## Work instructions
When you reach a picture, pass over it; otherwise repeat the listing word for word.

## Data to process
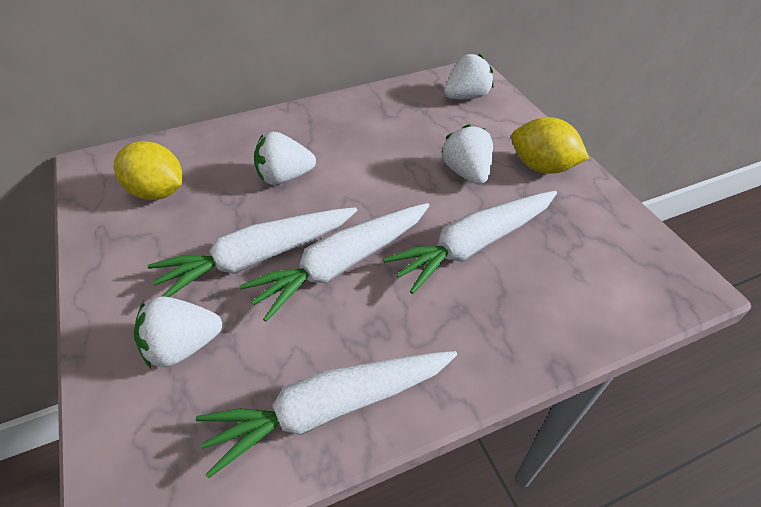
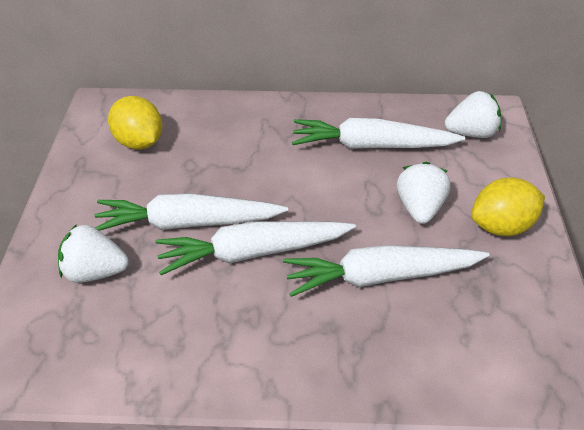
camera: 25 degrees right, 5 degrees down
(285, 177) = (249, 161): white strawberry -> none
(330, 408) = (175, 361): white carrot -> white carrot (371, 146)
(541, 167) = (502, 227): yellow lemon -> yellow lemon turned 75 degrees counterclockwise

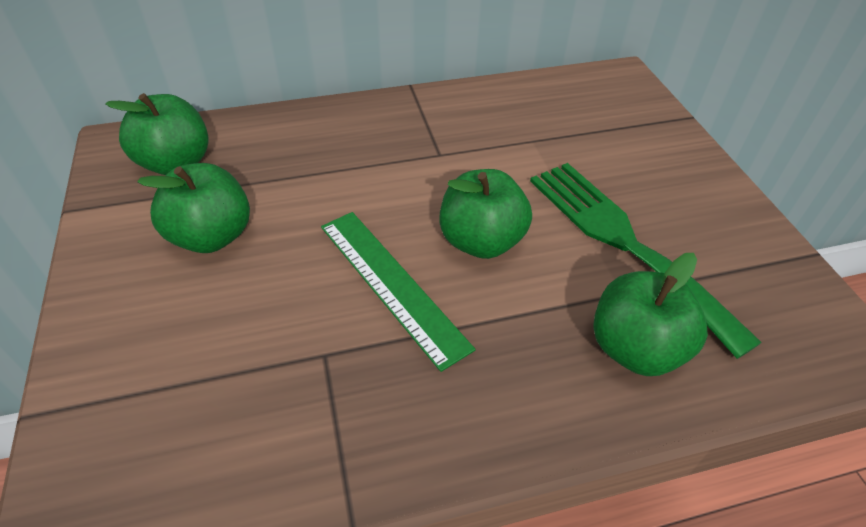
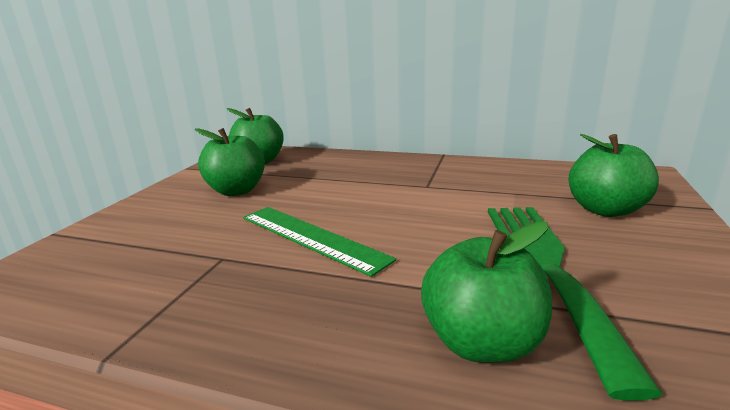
camera: 35 degrees right, 25 degrees down
(392, 284) = (311, 237): green ruler -> green ruler turned 45 degrees counterclockwise
(481, 241) = (406, 233): green apple -> green apple (605, 210)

## Answer to this task
camera: 25 degrees right, 5 degrees down
(285, 177) = (249, 161): white strawberry -> none
(330, 408) = (175, 361): white carrot -> white carrot (371, 146)
(541, 167) = (502, 227): yellow lemon -> yellow lemon turned 75 degrees counterclockwise

camera: 35 degrees right, 25 degrees down
(392, 284) = (311, 237): green ruler -> green ruler turned 45 degrees counterclockwise
(481, 241) = (406, 233): green apple -> green apple (605, 210)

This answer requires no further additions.